--- Data extract Enclosed Below ---
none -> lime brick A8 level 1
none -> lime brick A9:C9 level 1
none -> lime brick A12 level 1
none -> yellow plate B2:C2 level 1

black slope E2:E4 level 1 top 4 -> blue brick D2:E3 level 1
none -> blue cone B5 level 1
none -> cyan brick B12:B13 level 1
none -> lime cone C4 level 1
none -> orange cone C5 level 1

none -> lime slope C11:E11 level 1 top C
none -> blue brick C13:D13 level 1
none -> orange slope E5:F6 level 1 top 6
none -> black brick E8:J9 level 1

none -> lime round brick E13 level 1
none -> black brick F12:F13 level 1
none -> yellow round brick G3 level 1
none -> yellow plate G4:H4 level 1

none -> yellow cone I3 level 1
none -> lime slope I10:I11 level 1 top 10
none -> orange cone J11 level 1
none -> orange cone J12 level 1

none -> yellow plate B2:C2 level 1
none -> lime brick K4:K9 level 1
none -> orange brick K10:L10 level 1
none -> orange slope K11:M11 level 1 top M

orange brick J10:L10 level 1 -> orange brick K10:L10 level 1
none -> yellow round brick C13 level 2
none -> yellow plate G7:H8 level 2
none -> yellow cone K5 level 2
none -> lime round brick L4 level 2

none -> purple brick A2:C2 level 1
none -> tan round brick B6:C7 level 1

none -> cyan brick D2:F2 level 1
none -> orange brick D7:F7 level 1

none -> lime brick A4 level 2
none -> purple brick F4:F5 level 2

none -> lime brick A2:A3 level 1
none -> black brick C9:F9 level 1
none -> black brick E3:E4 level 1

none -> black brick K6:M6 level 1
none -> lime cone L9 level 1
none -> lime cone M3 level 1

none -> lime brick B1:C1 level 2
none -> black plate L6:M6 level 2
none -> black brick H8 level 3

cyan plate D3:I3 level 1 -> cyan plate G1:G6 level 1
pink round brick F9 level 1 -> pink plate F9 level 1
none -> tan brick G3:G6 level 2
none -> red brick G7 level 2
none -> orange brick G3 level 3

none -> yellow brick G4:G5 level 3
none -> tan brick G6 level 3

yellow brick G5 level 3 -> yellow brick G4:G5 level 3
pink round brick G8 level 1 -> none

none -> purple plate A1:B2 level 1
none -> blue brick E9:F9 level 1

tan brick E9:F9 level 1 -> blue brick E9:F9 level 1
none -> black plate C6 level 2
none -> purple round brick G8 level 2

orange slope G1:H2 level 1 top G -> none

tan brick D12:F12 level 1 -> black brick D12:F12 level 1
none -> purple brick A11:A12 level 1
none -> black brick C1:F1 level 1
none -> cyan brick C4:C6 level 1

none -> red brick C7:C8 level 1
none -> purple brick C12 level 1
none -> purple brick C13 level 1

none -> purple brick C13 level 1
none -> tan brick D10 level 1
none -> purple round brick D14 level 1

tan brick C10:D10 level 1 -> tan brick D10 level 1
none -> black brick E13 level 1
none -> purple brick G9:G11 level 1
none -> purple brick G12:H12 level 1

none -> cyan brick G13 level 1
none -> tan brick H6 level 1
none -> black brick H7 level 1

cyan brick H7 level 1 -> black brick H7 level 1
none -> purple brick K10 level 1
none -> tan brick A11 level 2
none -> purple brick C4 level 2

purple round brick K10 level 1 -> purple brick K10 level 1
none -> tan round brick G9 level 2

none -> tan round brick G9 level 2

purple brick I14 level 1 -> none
--- End of Enclosed Data extract ---
#### Exercise objective:
Please return all of the records exactly.

#### Response to the exercise:
none -> lime brick A8 level 1
none -> lime brick A9:C9 level 1
none -> lime brick A12 level 1
none -> yellow plate B2:C2 level 1

black slope E2:E4 level 1 top 4 -> blue brick D2:E3 level 1
none -> blue cone B5 level 1
none -> cyan brick B12:B13 level 1
none -> lime cone C4 level 1
none -> orange cone C5 level 1

none -> lime slope C11:E11 level 1 top C
none -> blue brick C13:D13 level 1
none -> orange slope E5:F6 level 1 top 6
none -> black brick E8:J9 level 1

none -> lime round brick E13 level 1
none -> black brick F12:F13 level 1
none -> yellow round brick G3 level 1
none -> yellow plate G4:H4 level 1

none -> yellow cone I3 level 1
none -> lime slope I10:I11 level 1 top 10
none -> orange cone J11 level 1
none -> orange cone J12 level 1

none -> yellow plate B2:C2 level 1
none -> lime brick K4:K9 level 1
none -> orange brick K10:L10 level 1
none -> orange slope K11:M11 level 1 top M

orange brick J10:L10 level 1 -> orange brick K10:L10 level 1
none -> yellow round brick C13 level 2
none -> yellow plate G7:H8 level 2
none -> yellow cone K5 level 2
none -> lime round brick L4 level 2

none -> purple brick A2:C2 level 1
none -> tan round brick B6:C7 level 1

none -> cyan brick D2:F2 level 1
none -> orange brick D7:F7 level 1

none -> lime brick A4 level 2
none -> purple brick F4:F5 level 2

none -> lime brick A2:A3 level 1
none -> black brick C9:F9 level 1
none -> black brick E3:E4 level 1

none -> black brick K6:M6 level 1
none -> lime cone L9 level 1
none -> lime cone M3 level 1

none -> lime brick B1:C1 level 2
none -> black plate L6:M6 level 2
none -> black brick H8 level 3

cyan plate D3:I3 level 1 -> cyan plate G1:G6 level 1
pink round brick F9 level 1 -> pink plate F9 level 1
none -> tan brick G3:G6 level 2
none -> red brick G7 level 2
none -> orange brick G3 level 3

none -> yellow brick G4:G5 level 3
none -> tan brick G6 level 3

yellow brick G5 level 3 -> yellow brick G4:G5 level 3
pink round brick G8 level 1 -> none

none -> purple plate A1:B2 level 1
none -> blue brick E9:F9 level 1

tan brick E9:F9 level 1 -> blue brick E9:F9 level 1
none -> black plate C6 level 2
none -> purple round brick G8 level 2

orange slope G1:H2 level 1 top G -> none

tan brick D12:F12 level 1 -> black brick D12:F12 level 1
none -> purple brick A11:A12 level 1
none -> black brick C1:F1 level 1
none -> cyan brick C4:C6 level 1

none -> red brick C7:C8 level 1
none -> purple brick C12 level 1
none -> purple brick C13 level 1

none -> purple brick C13 level 1
none -> tan brick D10 level 1
none -> purple round brick D14 level 1

tan brick C10:D10 level 1 -> tan brick D10 level 1
none -> black brick E13 level 1
none -> purple brick G9:G11 level 1
none -> purple brick G12:H12 level 1

none -> cyan brick G13 level 1
none -> tan brick H6 level 1
none -> black brick H7 level 1

cyan brick H7 level 1 -> black brick H7 level 1
none -> purple brick K10 level 1
none -> tan brick A11 level 2
none -> purple brick C4 level 2

purple round brick K10 level 1 -> purple brick K10 level 1
none -> tan round brick G9 level 2

none -> tan round brick G9 level 2

purple brick I14 level 1 -> none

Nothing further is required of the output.